> [Data]

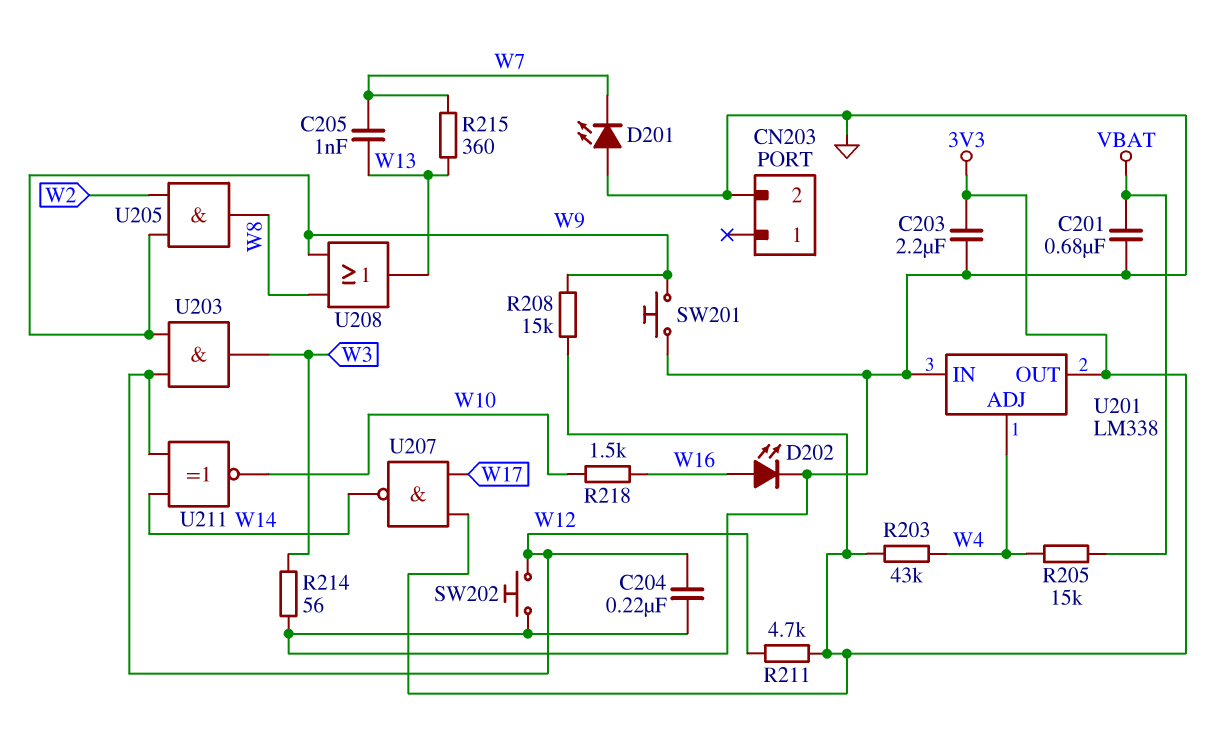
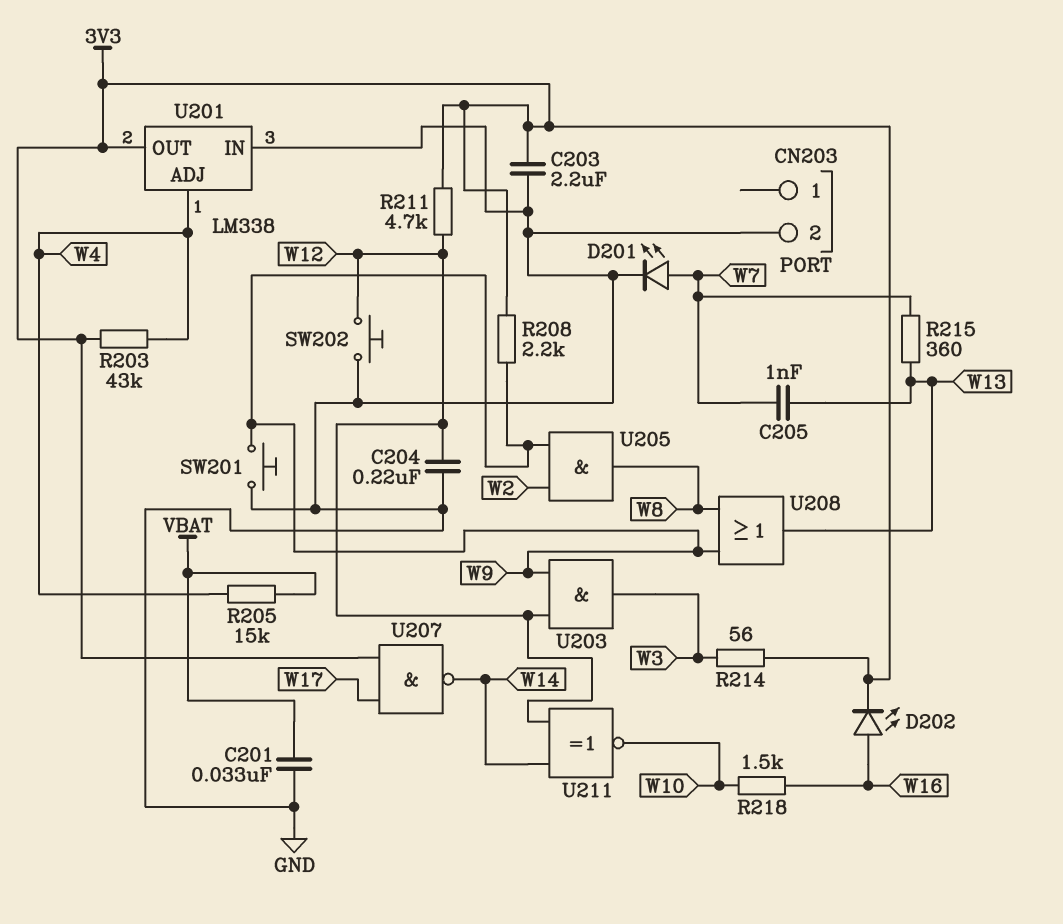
C201: 680nF (GND, VBAT) -> 33nF (GND, VBAT)
D201: LED (A GND, K W7) -> LED (A W7, K GND)
D202: LED (A W16, K GND) -> LED (A W16, K 3V3)
R208: 15k (3V3, W9) -> 2.2k (3V3, W9)
R214: 56 (GND, W3) -> 56 (3V3, W3)

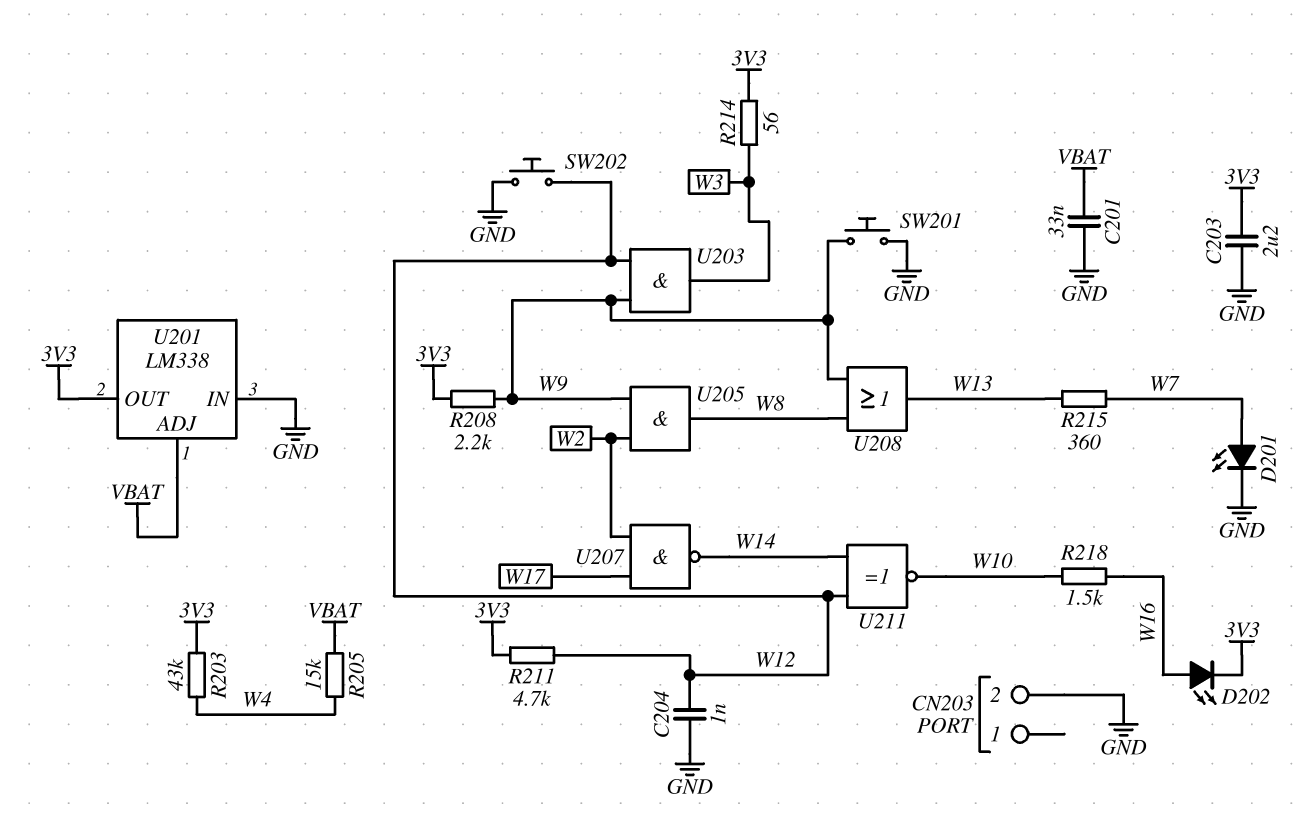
C204: 220nF (GND, W12) -> 1nF (GND, W12)
C205: 1nF (W7, W13) -> none
U201 pin ADJ: W4 -> VBAT
U207: NAND (in 3V3, in W17, out W14) -> NAND (in W2, in W17, out W14)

> [Required action]
Only the lines from the one with "C204: 220nF (GND, W12) -> 1nF (GND, W12)" through the end of the listing should be output, exactly as they appear.

> [Answer space]
C204: 220nF (GND, W12) -> 1nF (GND, W12)
C205: 1nF (W7, W13) -> none
U201 pin ADJ: W4 -> VBAT
U207: NAND (in 3V3, in W17, out W14) -> NAND (in W2, in W17, out W14)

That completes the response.